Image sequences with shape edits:

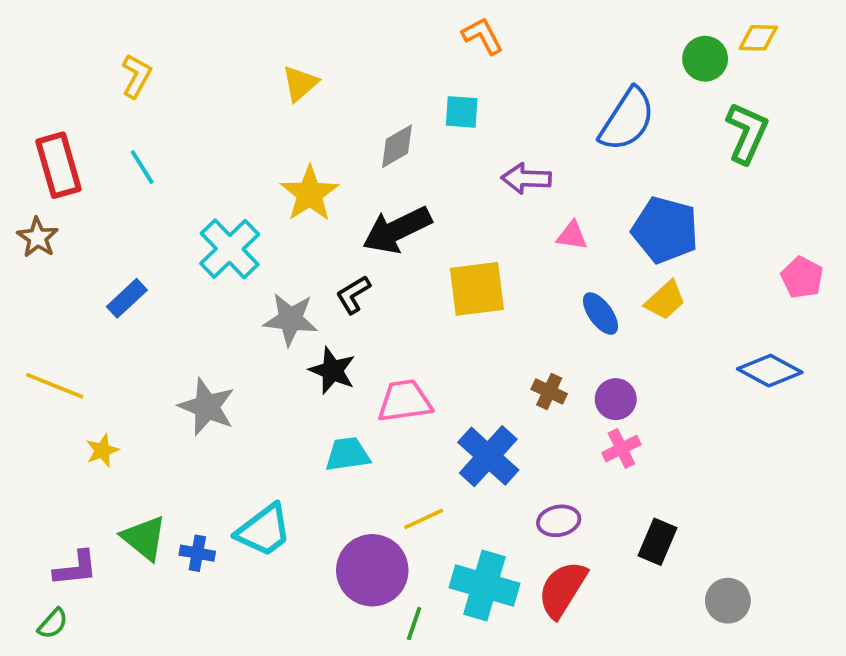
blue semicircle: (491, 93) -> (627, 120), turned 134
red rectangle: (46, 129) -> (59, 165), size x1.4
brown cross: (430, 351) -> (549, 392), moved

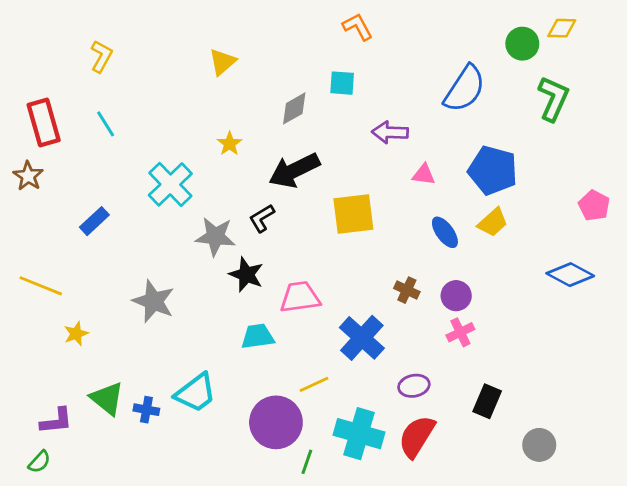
yellow star: (310, 194) -> (229, 144), size x0.6

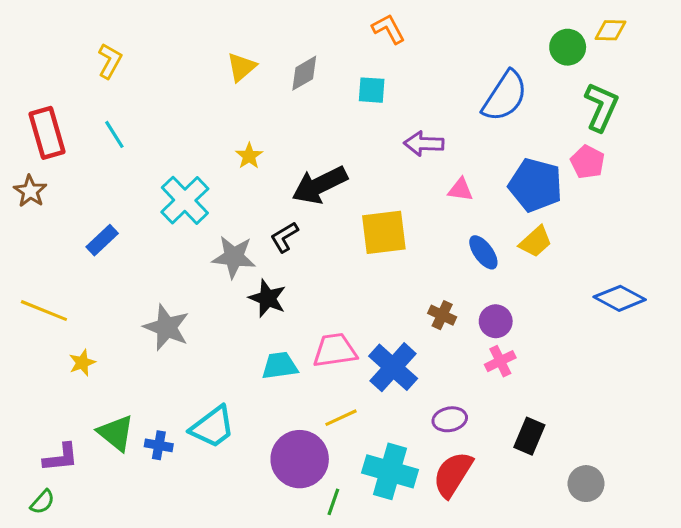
gray diamond: (294, 108) -> (304, 73), moved
pink pentagon: (594, 206) -> (588, 162), moved
pink trapezoid: (300, 297) -> (335, 350), moved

▸ Exercise:
Output the records exactly, and let none of their pictures appear in the copy.

▸ Task result:
blue semicircle: (491, 93) -> (627, 120), turned 134
red rectangle: (46, 129) -> (59, 165), size x1.4
brown cross: (430, 351) -> (549, 392), moved

yellow star: (310, 194) -> (229, 144), size x0.6

gray diamond: (294, 108) -> (304, 73), moved
pink pentagon: (594, 206) -> (588, 162), moved
pink trapezoid: (300, 297) -> (335, 350), moved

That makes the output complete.